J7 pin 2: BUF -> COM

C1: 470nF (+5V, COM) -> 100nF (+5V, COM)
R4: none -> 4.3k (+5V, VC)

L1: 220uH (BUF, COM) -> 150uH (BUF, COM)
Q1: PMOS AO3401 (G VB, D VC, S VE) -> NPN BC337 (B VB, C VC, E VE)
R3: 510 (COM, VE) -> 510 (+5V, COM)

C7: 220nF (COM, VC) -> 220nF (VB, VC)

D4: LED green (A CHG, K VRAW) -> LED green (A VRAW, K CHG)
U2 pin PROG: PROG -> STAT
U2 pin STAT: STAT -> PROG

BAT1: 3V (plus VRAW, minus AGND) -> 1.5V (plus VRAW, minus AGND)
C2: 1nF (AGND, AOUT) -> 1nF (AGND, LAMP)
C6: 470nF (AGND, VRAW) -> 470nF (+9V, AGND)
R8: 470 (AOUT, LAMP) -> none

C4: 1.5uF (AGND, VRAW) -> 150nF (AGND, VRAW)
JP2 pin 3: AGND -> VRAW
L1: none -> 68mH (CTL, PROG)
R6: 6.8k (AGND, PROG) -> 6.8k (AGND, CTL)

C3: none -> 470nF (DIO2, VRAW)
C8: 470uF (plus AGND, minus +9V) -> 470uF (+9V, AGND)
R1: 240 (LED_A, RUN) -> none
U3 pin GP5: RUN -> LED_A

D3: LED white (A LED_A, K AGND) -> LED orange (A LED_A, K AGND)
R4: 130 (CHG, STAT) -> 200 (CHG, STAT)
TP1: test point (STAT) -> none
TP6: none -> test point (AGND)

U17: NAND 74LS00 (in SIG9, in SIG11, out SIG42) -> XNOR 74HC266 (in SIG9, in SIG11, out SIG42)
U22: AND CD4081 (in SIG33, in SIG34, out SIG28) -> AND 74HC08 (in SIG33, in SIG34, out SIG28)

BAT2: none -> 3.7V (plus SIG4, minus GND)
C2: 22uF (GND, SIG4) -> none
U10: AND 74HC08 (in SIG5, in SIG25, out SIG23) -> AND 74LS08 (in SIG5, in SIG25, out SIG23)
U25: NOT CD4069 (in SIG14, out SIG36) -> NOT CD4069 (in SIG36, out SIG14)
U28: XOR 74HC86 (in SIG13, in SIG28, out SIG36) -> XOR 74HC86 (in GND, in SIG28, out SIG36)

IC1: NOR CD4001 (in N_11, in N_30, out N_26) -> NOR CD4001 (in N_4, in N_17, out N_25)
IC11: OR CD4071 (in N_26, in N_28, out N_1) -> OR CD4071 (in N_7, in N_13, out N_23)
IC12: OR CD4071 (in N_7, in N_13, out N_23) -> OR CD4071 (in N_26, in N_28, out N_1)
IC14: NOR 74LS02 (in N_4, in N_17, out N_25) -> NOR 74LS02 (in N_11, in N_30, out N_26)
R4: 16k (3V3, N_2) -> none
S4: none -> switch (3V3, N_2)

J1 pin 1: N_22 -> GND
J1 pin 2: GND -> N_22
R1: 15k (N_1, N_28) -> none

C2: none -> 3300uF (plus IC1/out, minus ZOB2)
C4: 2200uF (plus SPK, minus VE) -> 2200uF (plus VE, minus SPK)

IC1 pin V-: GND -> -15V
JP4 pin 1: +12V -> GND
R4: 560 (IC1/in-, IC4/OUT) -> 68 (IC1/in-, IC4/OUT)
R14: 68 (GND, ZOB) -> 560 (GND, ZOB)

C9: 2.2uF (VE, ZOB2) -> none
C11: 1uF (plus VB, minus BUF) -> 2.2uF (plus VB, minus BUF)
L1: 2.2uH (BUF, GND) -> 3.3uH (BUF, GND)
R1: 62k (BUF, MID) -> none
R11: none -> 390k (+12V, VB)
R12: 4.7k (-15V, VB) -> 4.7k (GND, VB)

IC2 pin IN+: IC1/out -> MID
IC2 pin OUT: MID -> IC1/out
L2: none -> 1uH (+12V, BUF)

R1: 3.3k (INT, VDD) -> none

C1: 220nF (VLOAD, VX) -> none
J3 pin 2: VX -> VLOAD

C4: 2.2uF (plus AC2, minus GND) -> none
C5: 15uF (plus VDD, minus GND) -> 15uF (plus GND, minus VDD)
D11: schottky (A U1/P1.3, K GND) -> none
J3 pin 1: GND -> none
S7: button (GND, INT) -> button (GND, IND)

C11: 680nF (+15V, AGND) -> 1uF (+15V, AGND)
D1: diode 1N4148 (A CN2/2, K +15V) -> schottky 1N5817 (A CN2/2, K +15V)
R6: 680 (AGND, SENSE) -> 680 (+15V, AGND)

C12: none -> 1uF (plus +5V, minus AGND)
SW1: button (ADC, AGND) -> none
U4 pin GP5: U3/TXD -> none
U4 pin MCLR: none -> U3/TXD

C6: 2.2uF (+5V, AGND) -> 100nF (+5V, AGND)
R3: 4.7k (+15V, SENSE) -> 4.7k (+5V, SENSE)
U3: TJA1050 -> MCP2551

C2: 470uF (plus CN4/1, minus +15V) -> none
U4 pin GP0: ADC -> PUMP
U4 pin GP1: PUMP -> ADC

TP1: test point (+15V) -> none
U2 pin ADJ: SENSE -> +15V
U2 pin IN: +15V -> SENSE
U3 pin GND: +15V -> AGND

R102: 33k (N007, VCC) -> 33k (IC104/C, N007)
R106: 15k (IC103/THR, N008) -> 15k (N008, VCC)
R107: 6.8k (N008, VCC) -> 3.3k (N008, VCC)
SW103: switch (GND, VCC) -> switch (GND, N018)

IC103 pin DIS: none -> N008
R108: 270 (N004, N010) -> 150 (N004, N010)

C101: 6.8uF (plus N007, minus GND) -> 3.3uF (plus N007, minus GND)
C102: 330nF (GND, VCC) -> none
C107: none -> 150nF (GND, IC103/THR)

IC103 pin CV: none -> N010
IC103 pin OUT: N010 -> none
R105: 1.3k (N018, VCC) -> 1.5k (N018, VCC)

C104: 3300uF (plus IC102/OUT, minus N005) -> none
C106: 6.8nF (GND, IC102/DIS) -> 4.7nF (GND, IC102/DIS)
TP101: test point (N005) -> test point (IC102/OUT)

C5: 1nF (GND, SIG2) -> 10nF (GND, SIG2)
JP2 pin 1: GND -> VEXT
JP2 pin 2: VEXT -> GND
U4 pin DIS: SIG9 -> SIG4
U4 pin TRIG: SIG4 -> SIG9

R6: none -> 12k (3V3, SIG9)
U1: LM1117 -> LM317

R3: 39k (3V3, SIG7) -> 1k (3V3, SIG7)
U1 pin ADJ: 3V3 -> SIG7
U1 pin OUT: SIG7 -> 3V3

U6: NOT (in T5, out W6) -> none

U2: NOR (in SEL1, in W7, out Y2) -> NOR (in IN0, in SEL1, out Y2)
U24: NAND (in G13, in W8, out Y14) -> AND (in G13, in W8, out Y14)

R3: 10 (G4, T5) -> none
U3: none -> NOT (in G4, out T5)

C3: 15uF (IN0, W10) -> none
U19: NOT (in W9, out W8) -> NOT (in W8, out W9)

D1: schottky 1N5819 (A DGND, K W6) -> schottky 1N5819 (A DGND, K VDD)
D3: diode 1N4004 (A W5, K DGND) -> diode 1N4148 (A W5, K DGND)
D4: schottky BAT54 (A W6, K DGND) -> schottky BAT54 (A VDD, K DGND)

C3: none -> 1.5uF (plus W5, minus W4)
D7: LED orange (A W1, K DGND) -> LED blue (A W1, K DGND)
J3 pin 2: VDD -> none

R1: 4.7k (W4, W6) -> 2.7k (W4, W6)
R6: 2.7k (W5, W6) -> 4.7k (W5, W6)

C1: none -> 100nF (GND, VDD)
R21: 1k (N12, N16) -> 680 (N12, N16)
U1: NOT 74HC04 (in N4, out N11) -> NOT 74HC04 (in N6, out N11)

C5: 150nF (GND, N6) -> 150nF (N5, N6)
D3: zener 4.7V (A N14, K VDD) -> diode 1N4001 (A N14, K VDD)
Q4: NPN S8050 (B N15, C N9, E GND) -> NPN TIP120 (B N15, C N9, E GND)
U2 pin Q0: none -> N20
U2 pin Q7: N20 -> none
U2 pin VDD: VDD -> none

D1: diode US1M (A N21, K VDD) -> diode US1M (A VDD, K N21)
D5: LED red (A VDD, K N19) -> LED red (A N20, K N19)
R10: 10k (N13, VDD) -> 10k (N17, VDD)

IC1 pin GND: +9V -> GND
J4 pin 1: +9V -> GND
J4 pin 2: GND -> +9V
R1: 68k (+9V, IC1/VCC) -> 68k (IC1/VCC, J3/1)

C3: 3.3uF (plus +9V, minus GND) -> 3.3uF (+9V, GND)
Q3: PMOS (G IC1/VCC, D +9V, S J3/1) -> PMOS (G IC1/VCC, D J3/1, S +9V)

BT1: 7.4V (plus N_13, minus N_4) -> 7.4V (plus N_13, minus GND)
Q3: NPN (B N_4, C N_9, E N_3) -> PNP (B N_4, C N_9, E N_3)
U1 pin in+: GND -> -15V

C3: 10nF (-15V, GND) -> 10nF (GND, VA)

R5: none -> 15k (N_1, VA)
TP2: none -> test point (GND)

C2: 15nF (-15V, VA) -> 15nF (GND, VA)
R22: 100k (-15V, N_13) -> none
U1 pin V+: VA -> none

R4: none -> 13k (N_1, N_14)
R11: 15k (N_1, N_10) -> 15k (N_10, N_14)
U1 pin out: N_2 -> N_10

## Work item
Could you retype exactly the lines above, starting at the line that contains "U10: AND 74HC08" and ending at the line that contains "U28: XOR 74HC86", and nothing more?

## Answer to this problem
U10: AND 74HC08 (in SIG5, in SIG25, out SIG23) -> AND 74LS08 (in SIG5, in SIG25, out SIG23)
U25: NOT CD4069 (in SIG14, out SIG36) -> NOT CD4069 (in SIG36, out SIG14)
U28: XOR 74HC86 (in SIG13, in SIG28, out SIG36) -> XOR 74HC86 (in GND, in SIG28, out SIG36)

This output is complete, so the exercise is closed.